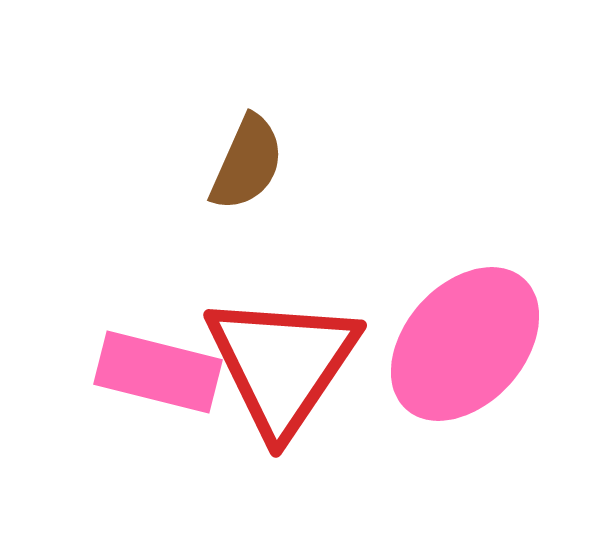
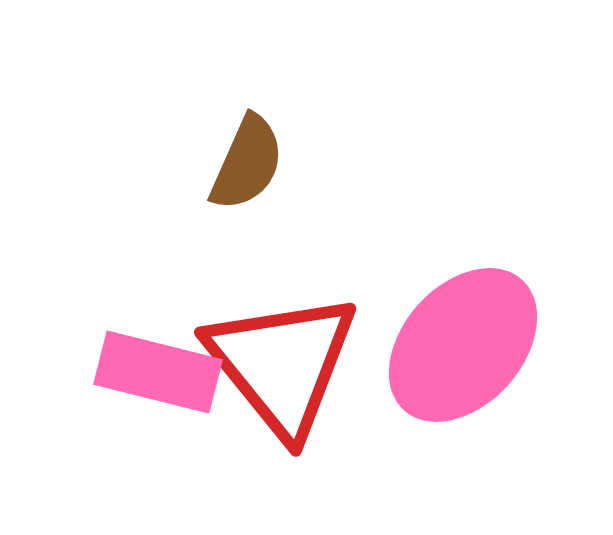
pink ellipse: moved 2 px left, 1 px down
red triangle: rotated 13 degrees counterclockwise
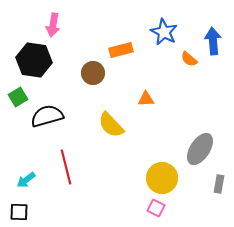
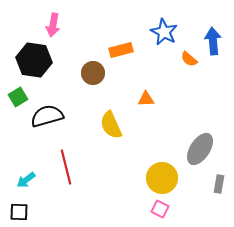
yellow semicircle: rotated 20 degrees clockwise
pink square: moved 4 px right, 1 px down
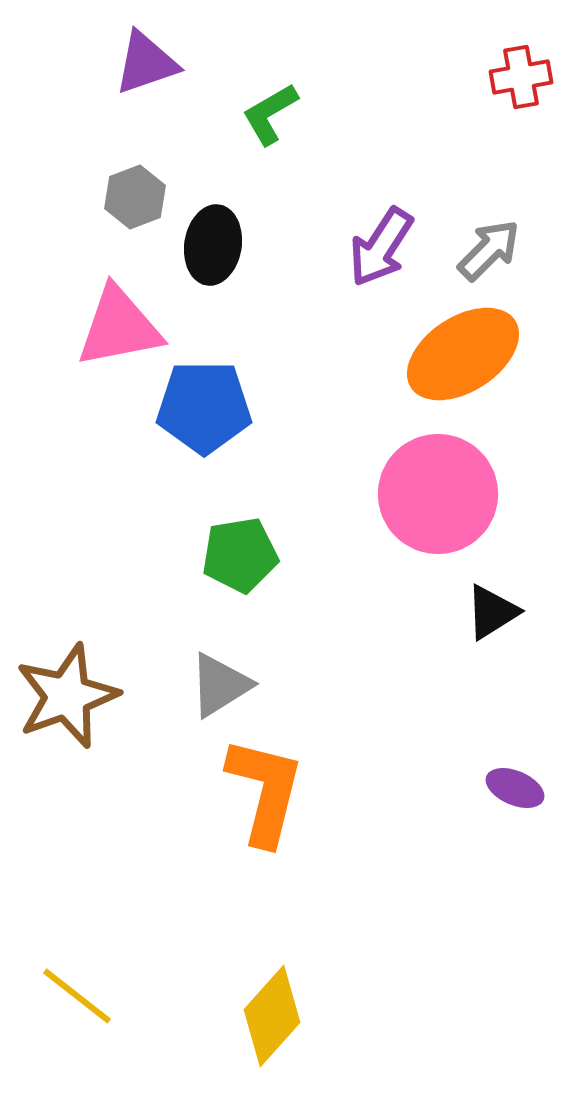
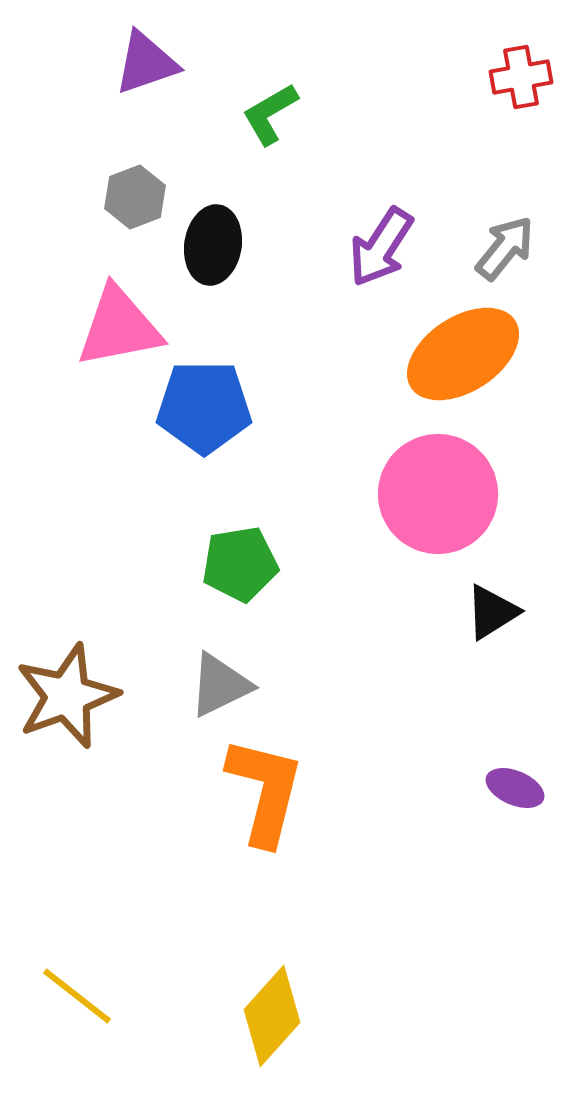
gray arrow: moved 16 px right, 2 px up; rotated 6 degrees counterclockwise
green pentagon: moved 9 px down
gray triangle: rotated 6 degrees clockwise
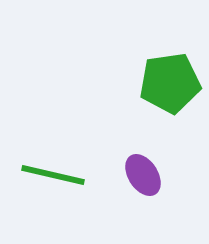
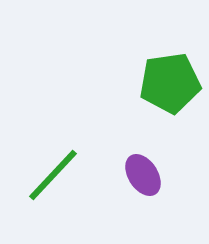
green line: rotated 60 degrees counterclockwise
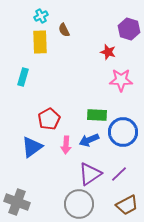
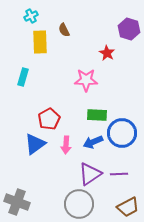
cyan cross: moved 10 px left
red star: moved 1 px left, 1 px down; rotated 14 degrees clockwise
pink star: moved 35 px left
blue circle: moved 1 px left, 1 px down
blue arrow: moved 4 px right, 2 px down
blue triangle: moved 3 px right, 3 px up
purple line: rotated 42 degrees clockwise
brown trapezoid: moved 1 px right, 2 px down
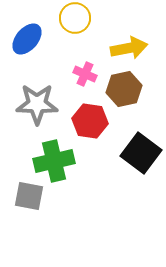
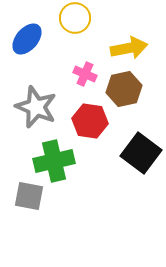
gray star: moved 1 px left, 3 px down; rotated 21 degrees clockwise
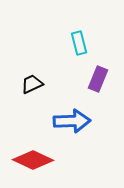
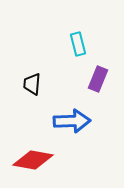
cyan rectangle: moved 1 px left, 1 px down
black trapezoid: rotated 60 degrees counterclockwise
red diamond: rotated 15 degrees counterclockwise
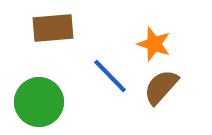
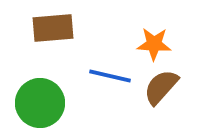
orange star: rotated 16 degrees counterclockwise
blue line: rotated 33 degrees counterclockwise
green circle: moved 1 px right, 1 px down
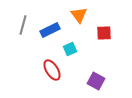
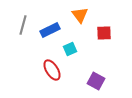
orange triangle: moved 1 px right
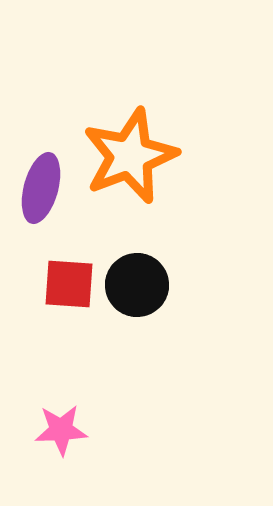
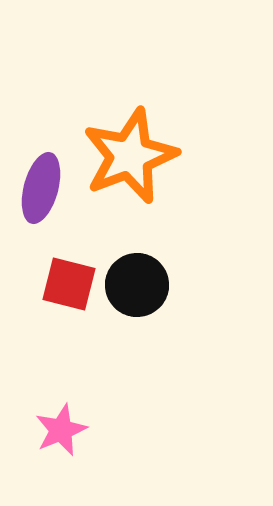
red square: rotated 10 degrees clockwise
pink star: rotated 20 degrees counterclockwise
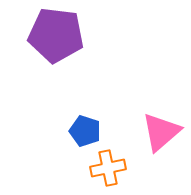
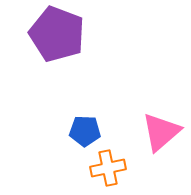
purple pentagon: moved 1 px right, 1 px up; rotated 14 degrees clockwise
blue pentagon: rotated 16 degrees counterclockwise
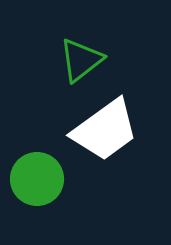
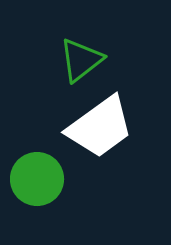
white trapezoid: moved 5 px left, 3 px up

-.-.-

[What to work on]
Once you have identified the lines above that contain "blue", copy each of them.

[Answer to this exercise]
blue circle: moved 1 px left, 1 px down
blue arrow: moved 4 px right, 2 px down
blue triangle: moved 3 px right, 3 px up
blue line: rotated 33 degrees counterclockwise
blue pentagon: rotated 16 degrees counterclockwise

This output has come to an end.